START DATASET RECORDS

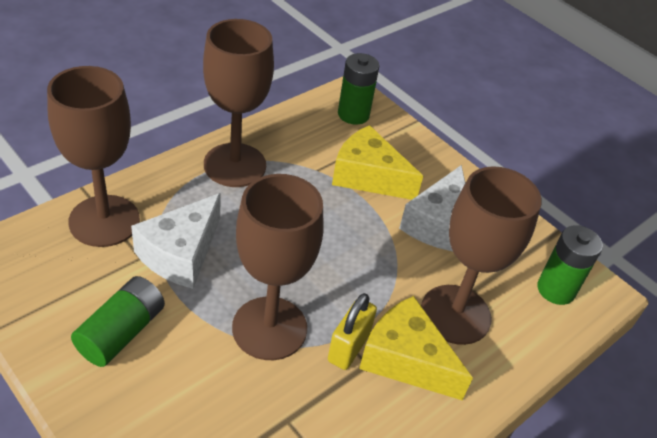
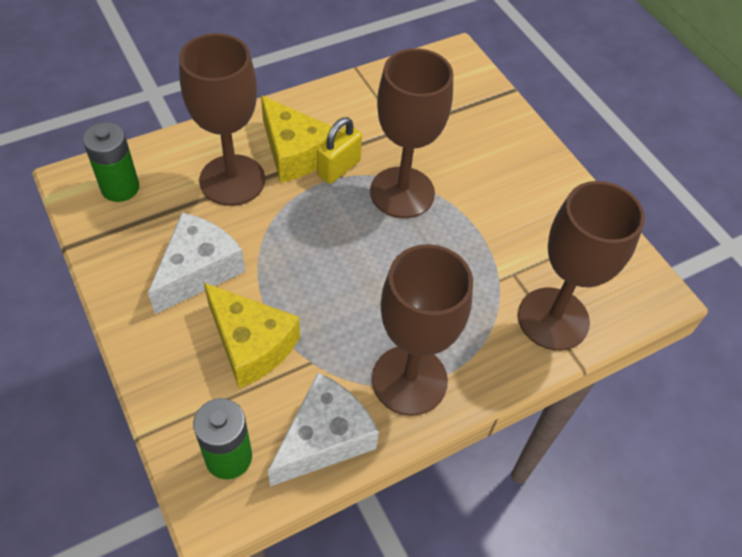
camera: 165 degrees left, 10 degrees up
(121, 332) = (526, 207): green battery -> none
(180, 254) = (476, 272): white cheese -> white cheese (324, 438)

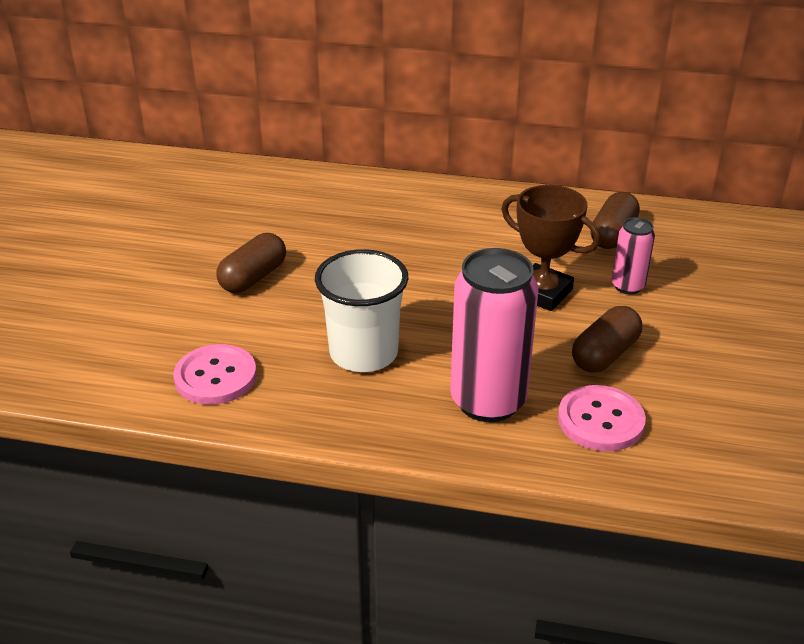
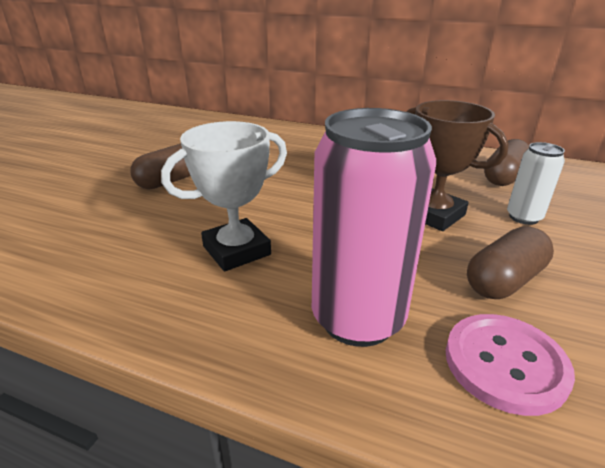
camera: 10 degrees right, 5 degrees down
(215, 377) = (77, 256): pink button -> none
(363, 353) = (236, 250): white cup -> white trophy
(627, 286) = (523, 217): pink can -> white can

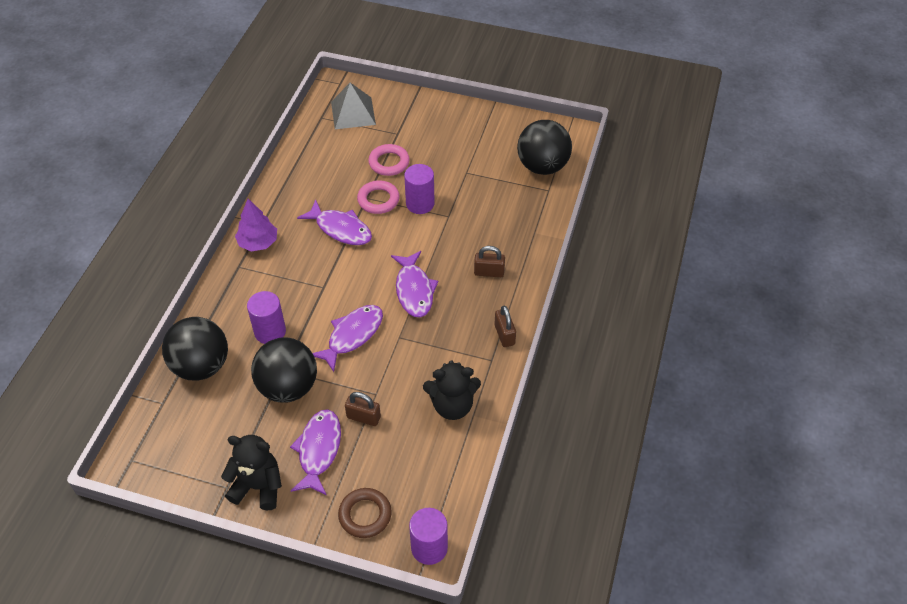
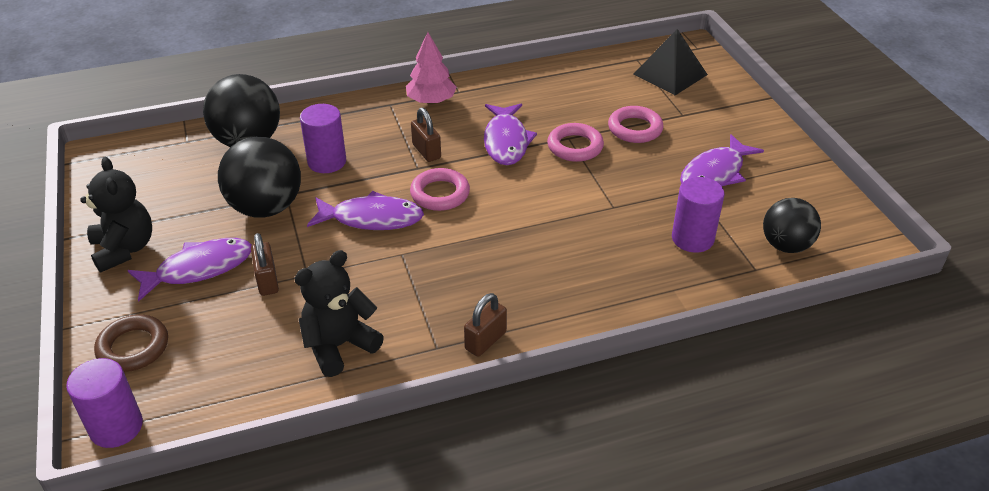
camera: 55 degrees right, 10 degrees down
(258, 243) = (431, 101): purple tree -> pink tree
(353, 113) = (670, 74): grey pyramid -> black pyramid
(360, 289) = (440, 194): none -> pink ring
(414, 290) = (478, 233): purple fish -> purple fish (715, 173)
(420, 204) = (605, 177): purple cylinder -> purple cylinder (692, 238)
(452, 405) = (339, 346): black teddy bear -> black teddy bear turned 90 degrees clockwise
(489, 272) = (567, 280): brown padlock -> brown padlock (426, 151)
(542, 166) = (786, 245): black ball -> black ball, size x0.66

END DATASET RECORDS

WORK REQUIRED:
Copy all lines of the records in which the string "down" can be found.

WRITTEN RESPONSE:
camera: 10 degrees right, 5 degrees down
camera: 55 degrees right, 10 degrees down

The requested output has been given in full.